> **Work order**
Your reply should reproduce each line below exactly and carry none of the pictures.

> **Dataset content**
● ● ● ● ●
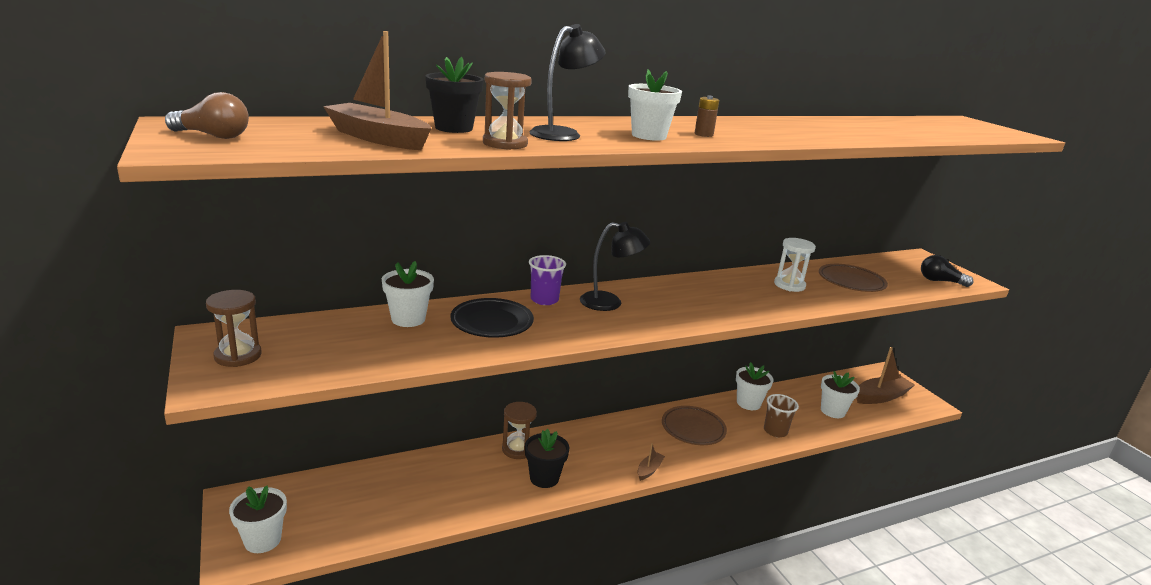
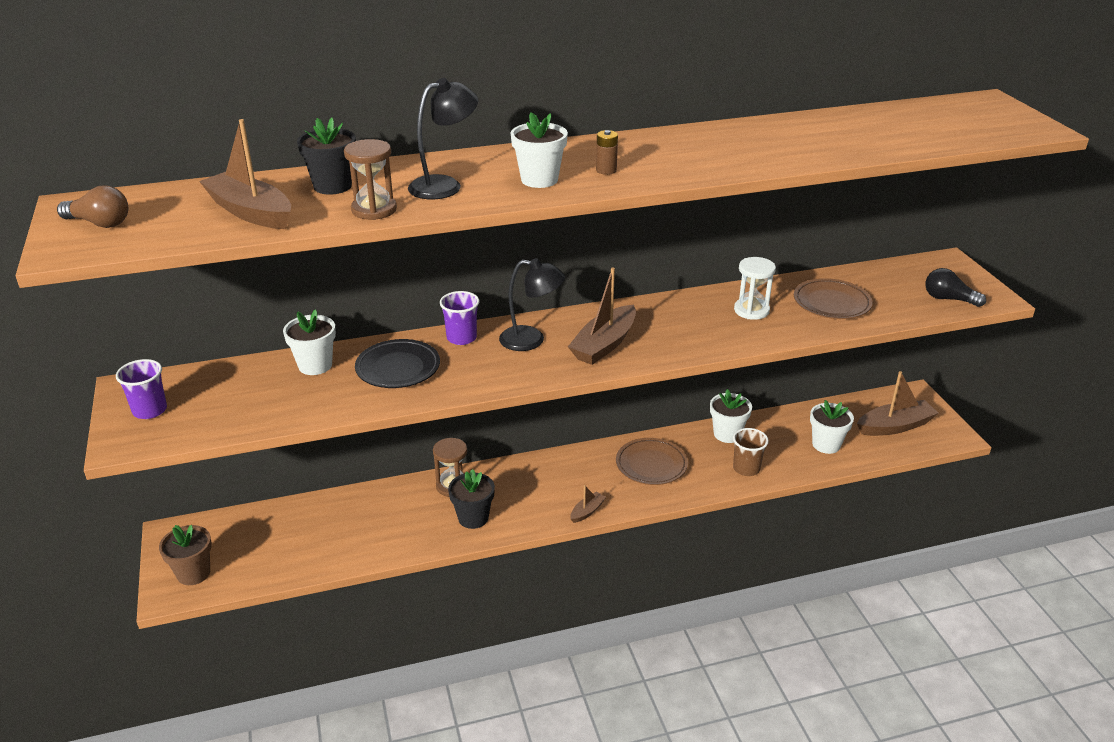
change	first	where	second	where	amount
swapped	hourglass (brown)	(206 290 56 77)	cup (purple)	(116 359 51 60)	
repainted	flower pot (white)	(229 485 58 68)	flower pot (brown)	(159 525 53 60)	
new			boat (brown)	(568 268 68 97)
● ● ● ● ●
> **Written response**
change	first	where	second	where	amount
swapped	hourglass (brown)	(206 290 56 77)	cup (purple)	(116 359 51 60)	
repainted	flower pot (white)	(229 485 58 68)	flower pot (brown)	(159 525 53 60)	
new			boat (brown)	(568 268 68 97)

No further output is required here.